Task requirements
Please copy out each line of the listing that contains the word "jaune".

== Segment start ==

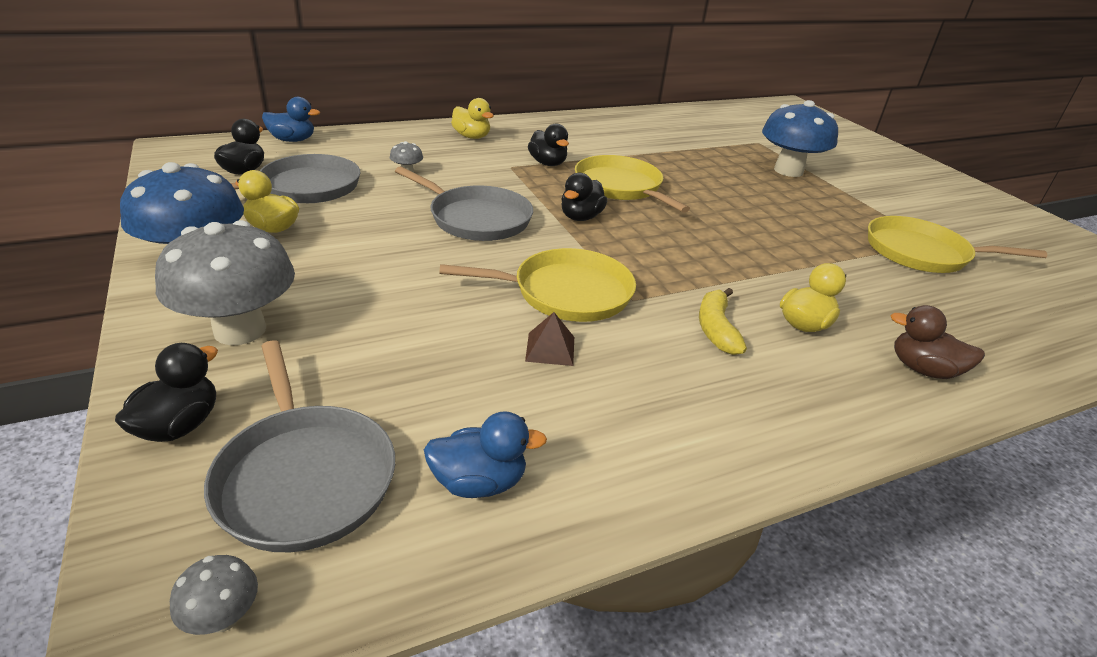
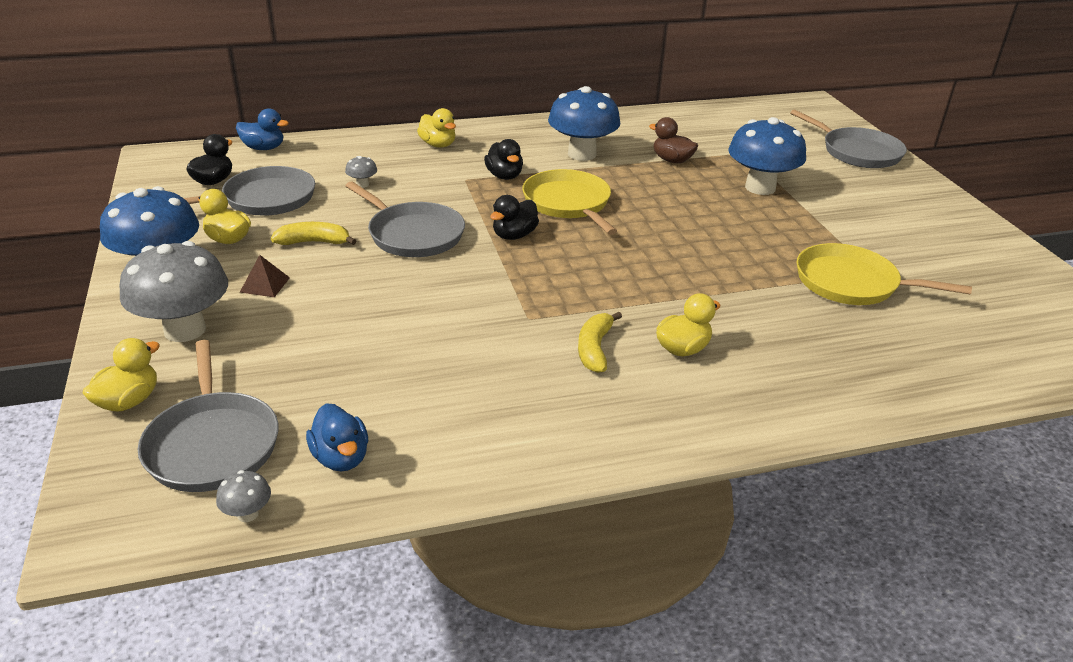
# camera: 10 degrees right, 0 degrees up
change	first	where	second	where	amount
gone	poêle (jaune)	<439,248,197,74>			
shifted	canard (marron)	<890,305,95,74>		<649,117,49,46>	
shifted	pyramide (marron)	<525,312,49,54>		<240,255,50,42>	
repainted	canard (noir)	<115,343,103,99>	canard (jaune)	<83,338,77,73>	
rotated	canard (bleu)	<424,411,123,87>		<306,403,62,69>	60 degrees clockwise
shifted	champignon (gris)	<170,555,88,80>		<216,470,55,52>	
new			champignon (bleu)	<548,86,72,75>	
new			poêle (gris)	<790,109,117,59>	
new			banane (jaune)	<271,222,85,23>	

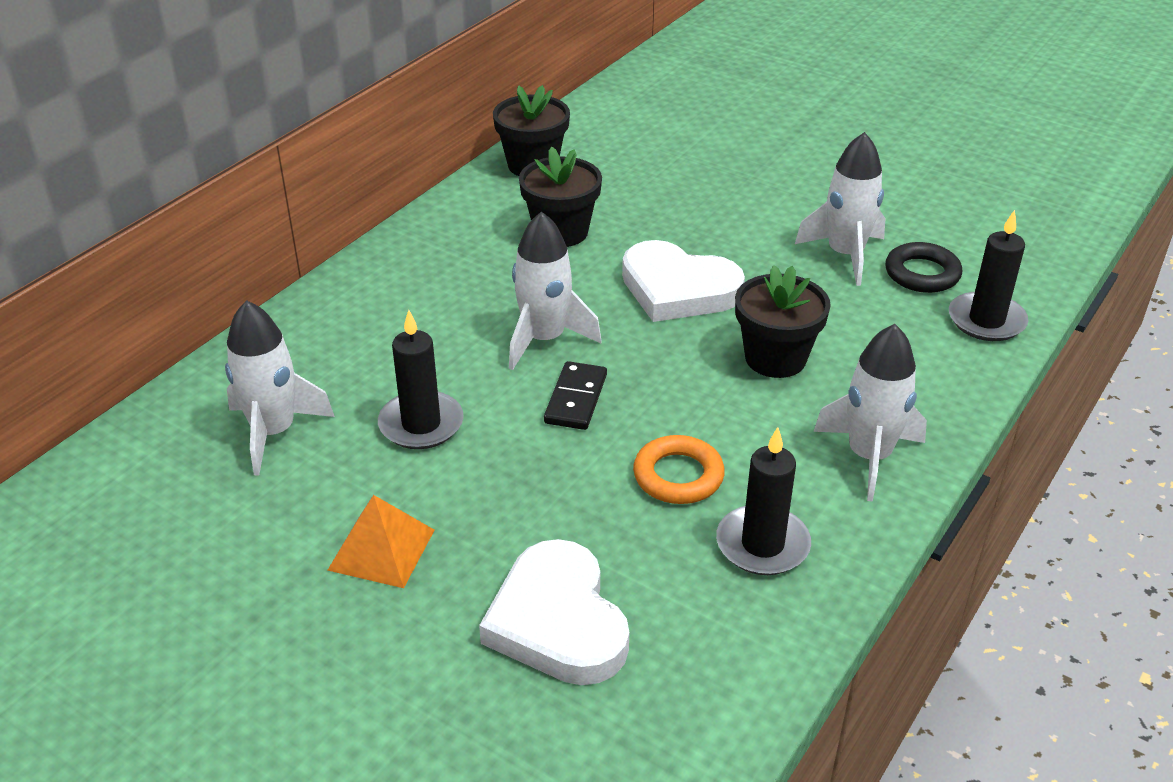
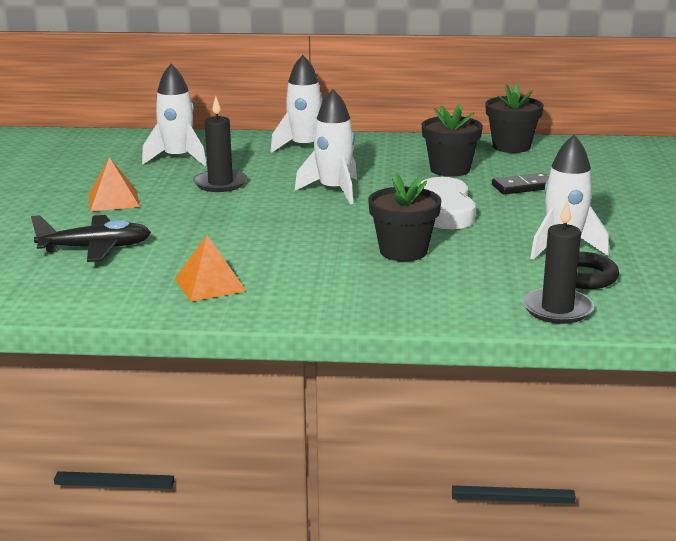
# camera: 60 degrees right, 15 degrees down
change	first	where	second	where	amount
shifted	fusée (blanc)	<813,324,114,177>		<270,55,53,98>	
shifted	domino (noir)	<544,361,63,69>		<492,173,57,22>	
swapped	bougie (noir)	<716,427,95,148>	pyramide (orange)	<175,235,71,67>	
gone	anneau (orange)	<633,435,92,69>			
swapped	cœur (blanc)	<479,539,150,146>	avion (noir)	<31,215,120,47>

== Segment end ==

Response below
gone	poêle (jaune)	<439,248,197,74>			
repainted	canard (noir)	<115,343,103,99>	canard (jaune)	<83,338,77,73>	
new			banane (jaune)	<271,222,85,23>	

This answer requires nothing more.